Exercise: Using the line that contains "C2: 150nF (GND, VSS) -> 150nF (SIG5, VSS)" as the first line and the last line of the data as the final one, give every line in that range again exactly.

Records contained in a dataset
----------

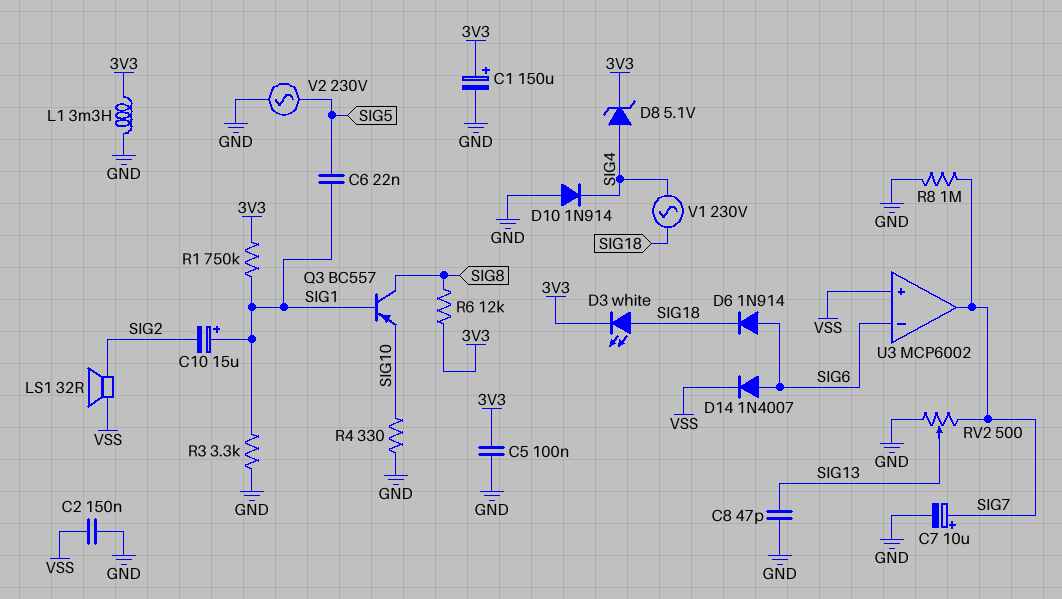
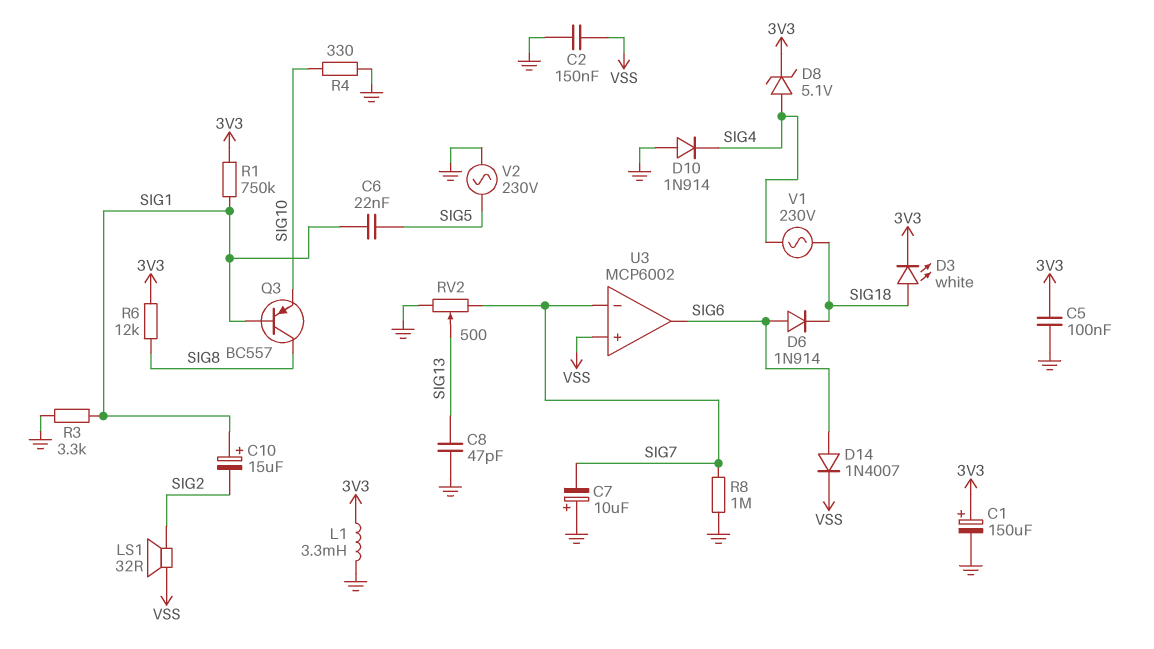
C7: 10uF (plus SIG7, minus GND) -> 10uF (plus GND, minus SIG7)
U3 pin in-: SIG6 -> SIG7
U3 pin out: SIG7 -> SIG6

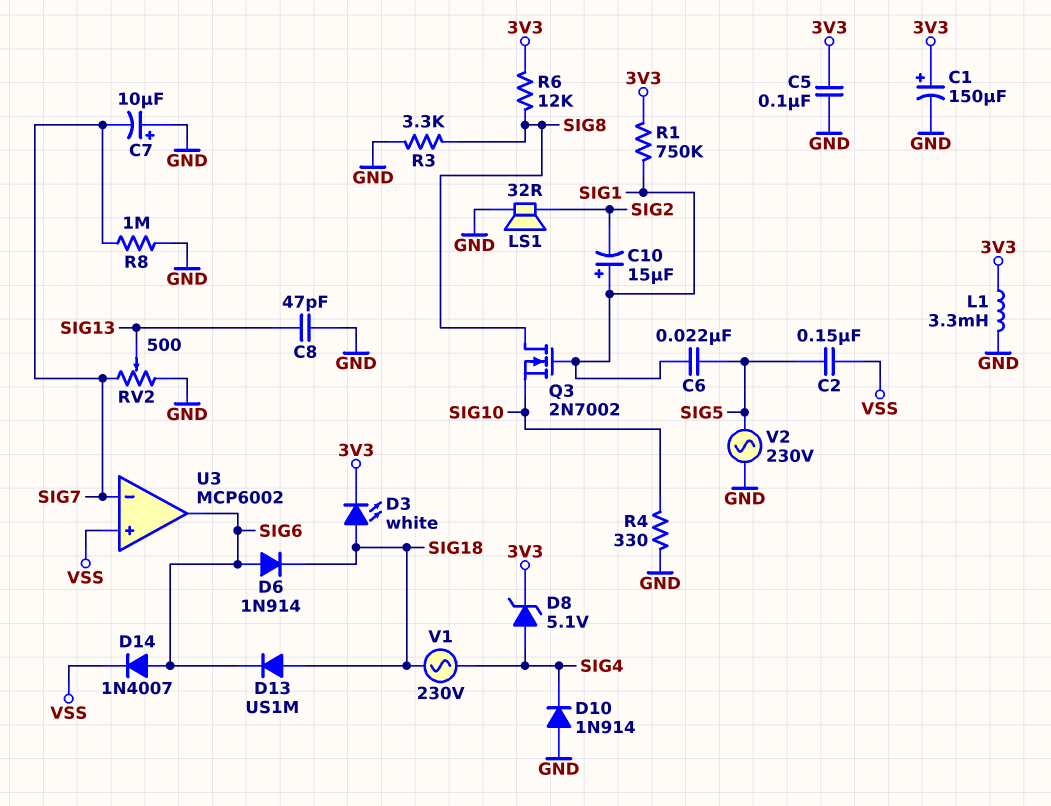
C2: 150nF (GND, VSS) -> 150nF (SIG5, VSS)
D13: none -> diode US1M (A SIG18, K SIG6)
LS1: speaker 32R (SIG2, VSS) -> speaker 32R (GND, SIG2)
Q3: PNP BC557 (B SIG1, C SIG8, E SIG10) -> NMOS 2N7002 (G SIG1, D SIG8, S SIG10)
R3: 3.3k (GND, SIG1) -> 3.3k (GND, SIG8)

----------

Final answer:
C2: 150nF (GND, VSS) -> 150nF (SIG5, VSS)
D13: none -> diode US1M (A SIG18, K SIG6)
LS1: speaker 32R (SIG2, VSS) -> speaker 32R (GND, SIG2)
Q3: PNP BC557 (B SIG1, C SIG8, E SIG10) -> NMOS 2N7002 (G SIG1, D SIG8, S SIG10)
R3: 3.3k (GND, SIG1) -> 3.3k (GND, SIG8)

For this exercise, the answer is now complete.